### Exercise data
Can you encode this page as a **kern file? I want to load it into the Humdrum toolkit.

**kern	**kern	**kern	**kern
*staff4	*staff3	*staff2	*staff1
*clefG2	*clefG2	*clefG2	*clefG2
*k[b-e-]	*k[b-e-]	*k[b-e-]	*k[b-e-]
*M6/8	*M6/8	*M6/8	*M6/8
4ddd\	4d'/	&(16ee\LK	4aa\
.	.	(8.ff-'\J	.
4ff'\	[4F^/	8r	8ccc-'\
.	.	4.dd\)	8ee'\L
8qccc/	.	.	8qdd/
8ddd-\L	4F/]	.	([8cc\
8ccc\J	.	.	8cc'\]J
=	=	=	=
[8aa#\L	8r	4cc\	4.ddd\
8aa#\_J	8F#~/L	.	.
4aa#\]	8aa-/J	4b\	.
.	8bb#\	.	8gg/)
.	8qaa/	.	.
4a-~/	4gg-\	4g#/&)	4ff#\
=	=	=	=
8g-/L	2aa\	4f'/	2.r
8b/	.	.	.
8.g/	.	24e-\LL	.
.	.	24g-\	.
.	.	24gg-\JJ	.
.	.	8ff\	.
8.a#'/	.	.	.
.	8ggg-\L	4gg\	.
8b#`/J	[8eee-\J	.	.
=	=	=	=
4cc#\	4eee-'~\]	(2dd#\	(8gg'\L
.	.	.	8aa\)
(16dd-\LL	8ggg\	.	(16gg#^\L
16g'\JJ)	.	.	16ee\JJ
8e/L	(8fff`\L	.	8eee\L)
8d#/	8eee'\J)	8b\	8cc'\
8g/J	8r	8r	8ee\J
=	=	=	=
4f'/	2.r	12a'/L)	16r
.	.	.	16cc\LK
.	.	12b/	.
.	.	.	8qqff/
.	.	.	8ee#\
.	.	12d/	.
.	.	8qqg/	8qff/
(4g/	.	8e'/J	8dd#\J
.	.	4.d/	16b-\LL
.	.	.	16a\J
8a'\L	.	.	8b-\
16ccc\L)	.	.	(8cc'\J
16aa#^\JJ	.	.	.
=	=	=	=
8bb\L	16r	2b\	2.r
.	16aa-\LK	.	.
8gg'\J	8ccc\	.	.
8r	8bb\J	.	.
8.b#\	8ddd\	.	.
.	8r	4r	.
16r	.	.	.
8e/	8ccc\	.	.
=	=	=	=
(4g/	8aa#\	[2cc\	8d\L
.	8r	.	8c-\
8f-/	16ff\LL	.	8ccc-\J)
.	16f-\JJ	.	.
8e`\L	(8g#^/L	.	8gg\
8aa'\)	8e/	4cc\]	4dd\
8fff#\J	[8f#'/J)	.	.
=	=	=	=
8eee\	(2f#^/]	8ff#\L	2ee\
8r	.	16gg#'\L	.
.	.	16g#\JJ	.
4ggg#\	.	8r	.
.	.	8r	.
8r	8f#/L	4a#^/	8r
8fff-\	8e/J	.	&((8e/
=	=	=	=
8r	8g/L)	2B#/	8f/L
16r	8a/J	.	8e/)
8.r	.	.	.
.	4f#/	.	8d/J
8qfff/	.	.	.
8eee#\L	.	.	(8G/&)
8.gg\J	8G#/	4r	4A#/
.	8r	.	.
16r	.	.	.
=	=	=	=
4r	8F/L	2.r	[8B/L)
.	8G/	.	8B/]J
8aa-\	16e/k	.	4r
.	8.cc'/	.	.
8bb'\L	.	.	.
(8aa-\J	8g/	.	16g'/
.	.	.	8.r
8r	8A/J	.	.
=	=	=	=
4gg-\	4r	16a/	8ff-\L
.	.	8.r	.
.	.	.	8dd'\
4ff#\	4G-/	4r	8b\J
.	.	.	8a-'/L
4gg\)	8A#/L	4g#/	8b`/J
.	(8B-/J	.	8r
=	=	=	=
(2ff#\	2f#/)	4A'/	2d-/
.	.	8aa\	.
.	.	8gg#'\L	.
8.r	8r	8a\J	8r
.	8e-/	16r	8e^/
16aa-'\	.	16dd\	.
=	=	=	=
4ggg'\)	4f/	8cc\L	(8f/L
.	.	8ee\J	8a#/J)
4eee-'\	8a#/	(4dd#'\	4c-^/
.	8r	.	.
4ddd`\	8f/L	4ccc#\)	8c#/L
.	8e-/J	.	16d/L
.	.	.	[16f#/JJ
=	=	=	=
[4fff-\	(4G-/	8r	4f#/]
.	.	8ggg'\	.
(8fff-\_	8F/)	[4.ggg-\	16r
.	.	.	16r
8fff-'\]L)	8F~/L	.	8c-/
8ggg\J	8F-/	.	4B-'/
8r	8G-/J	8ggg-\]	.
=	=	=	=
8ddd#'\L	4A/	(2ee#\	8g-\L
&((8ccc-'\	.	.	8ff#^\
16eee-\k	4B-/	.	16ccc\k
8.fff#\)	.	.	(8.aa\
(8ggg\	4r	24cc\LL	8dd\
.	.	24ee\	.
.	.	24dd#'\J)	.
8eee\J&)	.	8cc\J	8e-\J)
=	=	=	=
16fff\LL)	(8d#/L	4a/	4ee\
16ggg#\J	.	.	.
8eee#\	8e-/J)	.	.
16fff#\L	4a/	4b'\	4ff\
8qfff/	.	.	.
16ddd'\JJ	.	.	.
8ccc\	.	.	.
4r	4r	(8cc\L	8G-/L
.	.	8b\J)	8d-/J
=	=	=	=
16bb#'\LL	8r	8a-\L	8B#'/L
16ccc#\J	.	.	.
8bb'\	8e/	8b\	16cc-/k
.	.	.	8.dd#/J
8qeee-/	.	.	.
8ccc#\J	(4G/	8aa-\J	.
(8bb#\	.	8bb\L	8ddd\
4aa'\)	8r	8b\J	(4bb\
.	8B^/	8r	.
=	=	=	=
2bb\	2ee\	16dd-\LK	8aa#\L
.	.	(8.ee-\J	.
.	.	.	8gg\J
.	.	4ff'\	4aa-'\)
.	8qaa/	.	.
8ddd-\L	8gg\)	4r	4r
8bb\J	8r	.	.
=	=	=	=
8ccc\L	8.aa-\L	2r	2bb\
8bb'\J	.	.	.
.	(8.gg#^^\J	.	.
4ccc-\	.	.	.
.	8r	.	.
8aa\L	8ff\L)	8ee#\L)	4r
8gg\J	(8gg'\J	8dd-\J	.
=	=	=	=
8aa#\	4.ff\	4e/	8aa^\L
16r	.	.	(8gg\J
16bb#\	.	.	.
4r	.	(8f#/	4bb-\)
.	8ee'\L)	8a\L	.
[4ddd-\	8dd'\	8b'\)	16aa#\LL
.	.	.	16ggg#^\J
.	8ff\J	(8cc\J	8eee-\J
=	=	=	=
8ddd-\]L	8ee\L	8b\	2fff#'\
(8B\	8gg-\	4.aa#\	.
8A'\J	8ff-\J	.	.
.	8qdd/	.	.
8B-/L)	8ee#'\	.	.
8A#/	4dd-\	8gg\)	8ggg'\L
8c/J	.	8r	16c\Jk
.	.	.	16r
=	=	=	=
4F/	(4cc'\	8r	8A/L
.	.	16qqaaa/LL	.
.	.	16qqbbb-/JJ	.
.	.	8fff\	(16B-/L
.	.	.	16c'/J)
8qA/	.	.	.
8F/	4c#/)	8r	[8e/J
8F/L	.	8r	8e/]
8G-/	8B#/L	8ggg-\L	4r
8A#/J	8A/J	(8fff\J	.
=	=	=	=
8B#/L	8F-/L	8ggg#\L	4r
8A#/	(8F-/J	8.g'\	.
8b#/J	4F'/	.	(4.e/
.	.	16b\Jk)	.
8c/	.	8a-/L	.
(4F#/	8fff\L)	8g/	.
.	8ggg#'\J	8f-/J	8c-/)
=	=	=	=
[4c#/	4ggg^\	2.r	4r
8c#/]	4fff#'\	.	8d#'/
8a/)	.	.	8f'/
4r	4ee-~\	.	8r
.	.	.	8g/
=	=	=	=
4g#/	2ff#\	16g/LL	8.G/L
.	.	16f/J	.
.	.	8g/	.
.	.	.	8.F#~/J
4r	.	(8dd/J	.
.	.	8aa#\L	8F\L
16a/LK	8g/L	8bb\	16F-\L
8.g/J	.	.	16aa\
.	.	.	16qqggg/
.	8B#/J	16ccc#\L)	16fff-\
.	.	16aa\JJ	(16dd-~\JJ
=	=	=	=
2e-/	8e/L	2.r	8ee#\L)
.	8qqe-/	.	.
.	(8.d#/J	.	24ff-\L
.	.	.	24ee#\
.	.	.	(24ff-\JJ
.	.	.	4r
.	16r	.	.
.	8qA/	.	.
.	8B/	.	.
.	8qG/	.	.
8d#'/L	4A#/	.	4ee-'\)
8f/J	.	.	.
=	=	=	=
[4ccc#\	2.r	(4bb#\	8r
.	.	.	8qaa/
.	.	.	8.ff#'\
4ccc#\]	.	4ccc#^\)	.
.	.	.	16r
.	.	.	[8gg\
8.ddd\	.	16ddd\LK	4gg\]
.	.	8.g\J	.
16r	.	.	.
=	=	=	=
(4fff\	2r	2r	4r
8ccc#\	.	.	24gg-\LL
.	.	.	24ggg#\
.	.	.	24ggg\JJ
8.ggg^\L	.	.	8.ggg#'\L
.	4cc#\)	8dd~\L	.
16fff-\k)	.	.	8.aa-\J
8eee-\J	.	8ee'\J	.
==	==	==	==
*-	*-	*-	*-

### Requirements
Tally the lines in the records above that contain the string "kern", treating uppercase and lowercase as different. Give only the number.

### Complete response
2